#### Material for this task

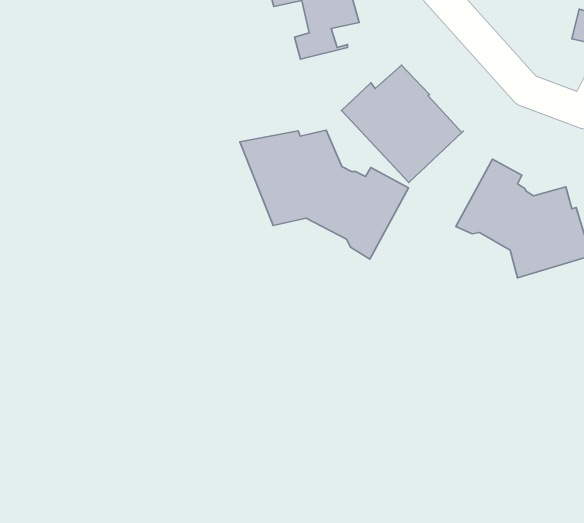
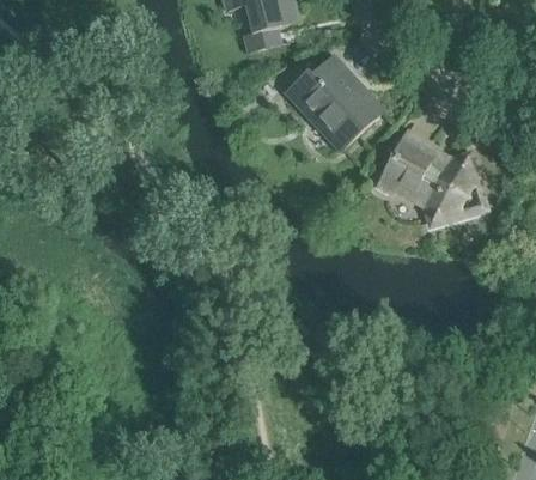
building: [240,130,409,259] -> none

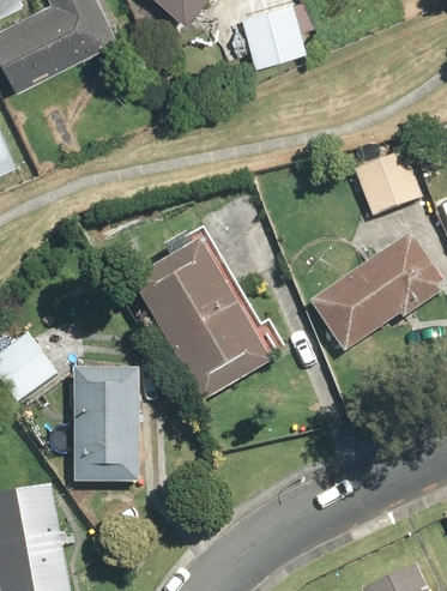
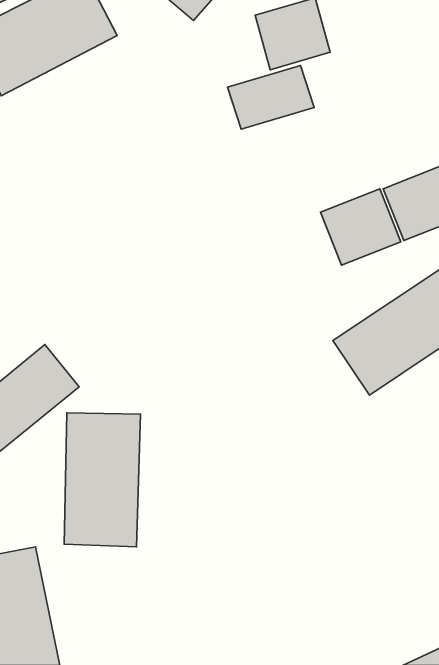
building: none -> [227,65,314,129]
building: none -> [320,189,401,265]
building: [133,229,271,400] -> none

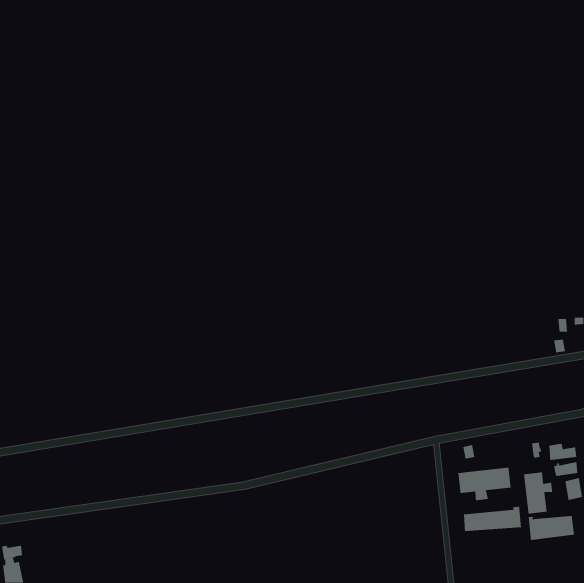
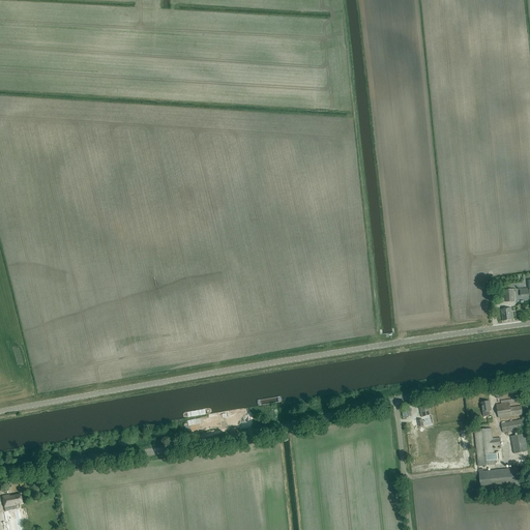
building: [458,467,511,501] -> none
building: [464,506,522,532] -> none

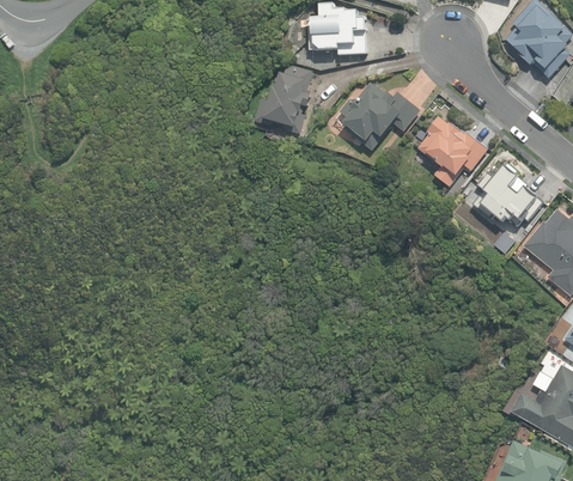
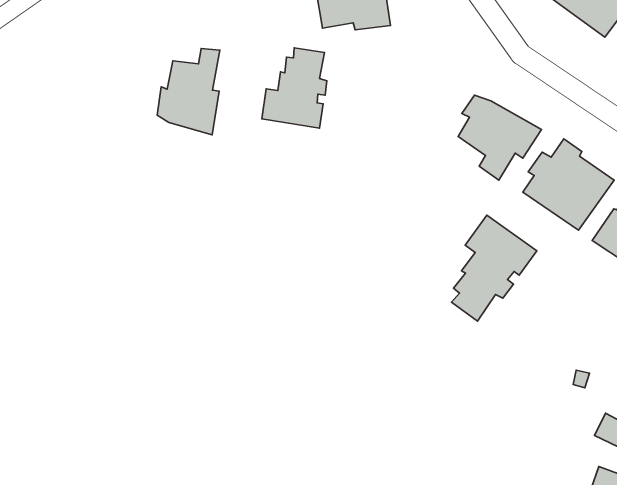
building: none -> [157,48,220,135]
building: [340,80,420,151] -> none
building: none -> [452,215,537,321]

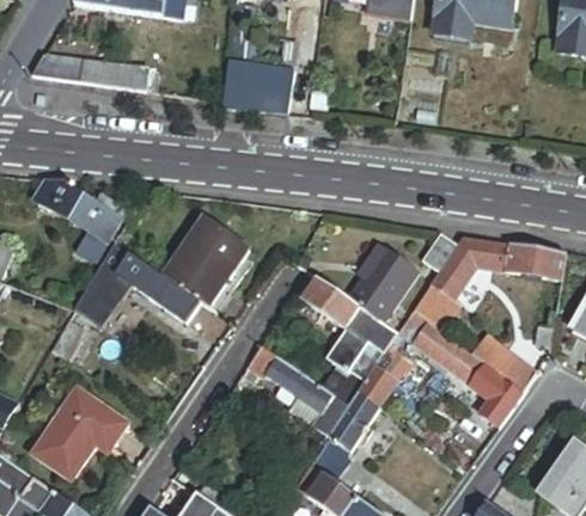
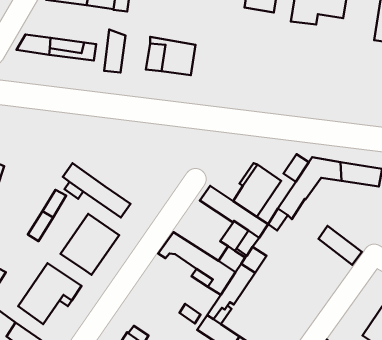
building: none -> [104,30,126,73]
building: [35,178,124,259] -> none
building: [160,219,246,308] -> [60,214,119,275]
building: [419,325,523,425] -> none

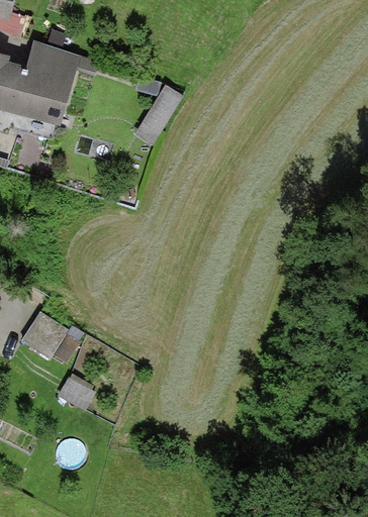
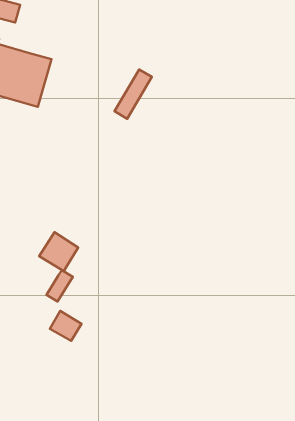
building: [36,41,71,77] -> none
building: [24,315,71,361] -> [39,232,78,271]

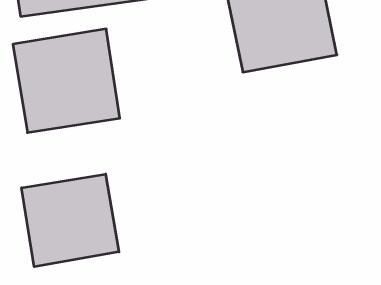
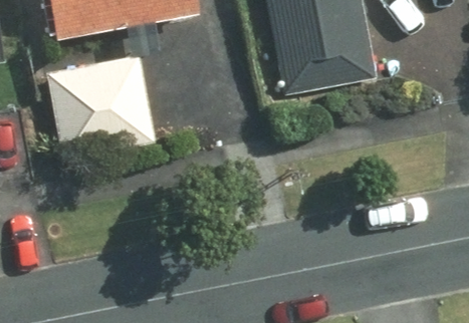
building: [22,174,119,267] -> none

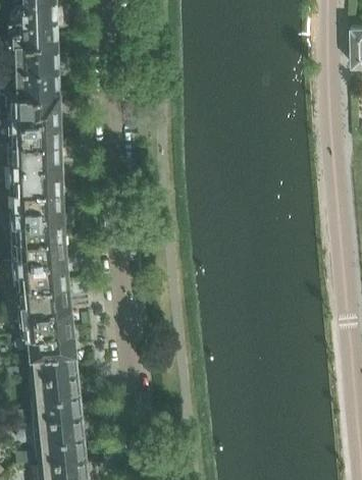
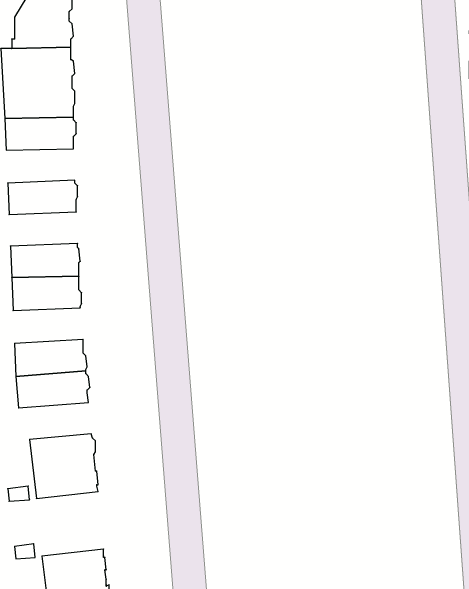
building: [8,114,61,140] -> none
building: [10,161,62,186] -> none
building: [13,232,66,259] -> none
building: [17,303,73,330] -> none
building: [31,369,81,417] -> none

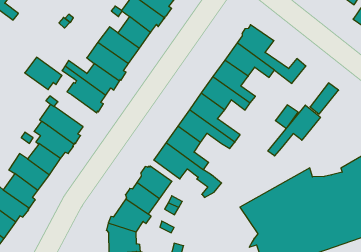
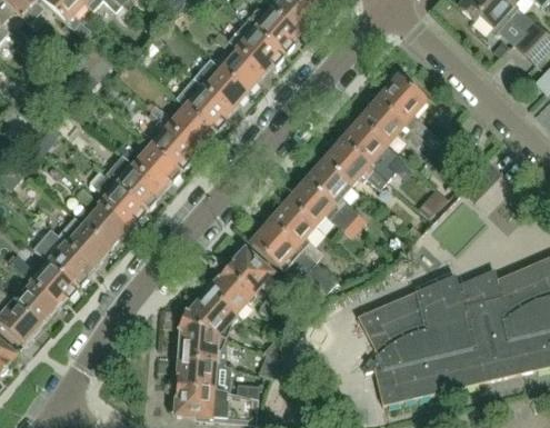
building: [25,57,62,90] -> [132,143,181,188]
building: [268,105,320,156] -> none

########

* [Instructions for the task]: The answer consists solely of the lines from the one holding "building: [31,369,81,417] -> none" through the last line of the entries above, set down verbatim, without any pictures.

* [Answer section]:
building: [31,369,81,417] -> none

building: [25,57,62,90] -> [132,143,181,188]
building: [268,105,320,156] -> none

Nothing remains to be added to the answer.